Records excerpted from a collection:
********

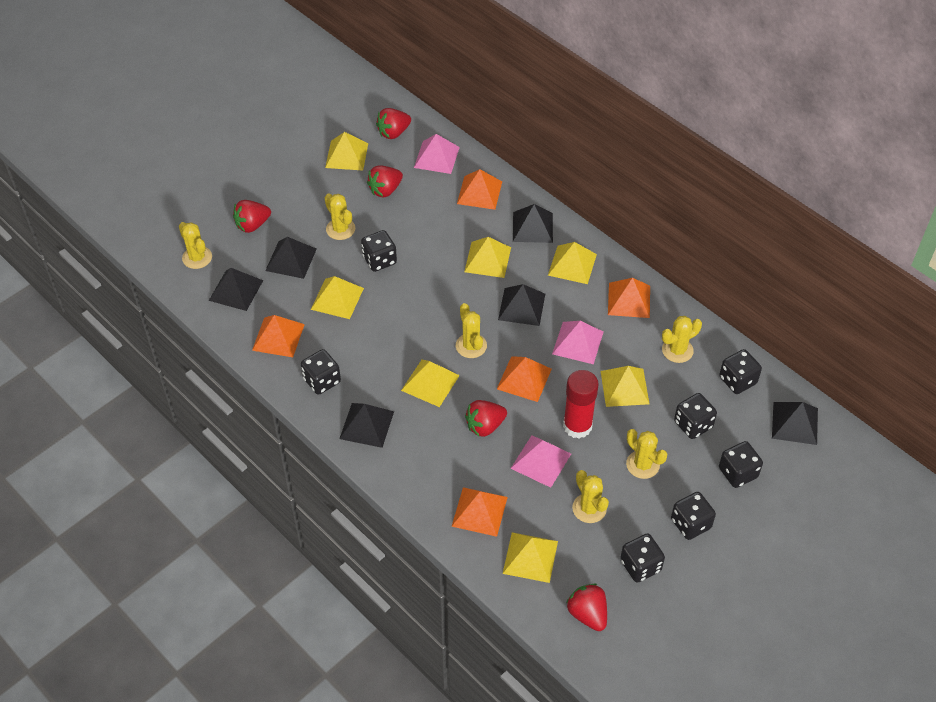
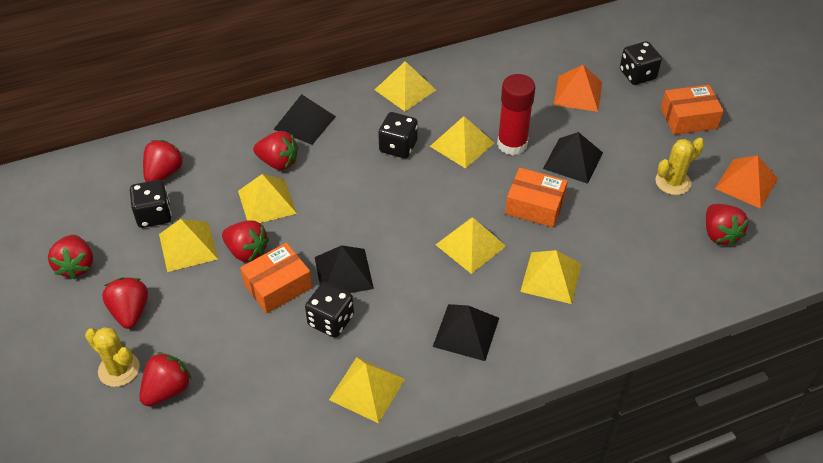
black dice: 7 -> 4
black pyramid: 6 -> 4
orange box: 0 -> 3
orange pyramid: 5 -> 2
pink pyramid: 3 -> 0
red strawberry: 5 -> 7
yellow cactus: 6 -> 2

********

WORK ORDER: Every line in the records is to be retyped exactly as it stands; the pictures stay out.

ANSWER AREA:
black dice: 7 -> 4
black pyramid: 6 -> 4
orange box: 0 -> 3
orange pyramid: 5 -> 2
pink pyramid: 3 -> 0
red strawberry: 5 -> 7
yellow cactus: 6 -> 2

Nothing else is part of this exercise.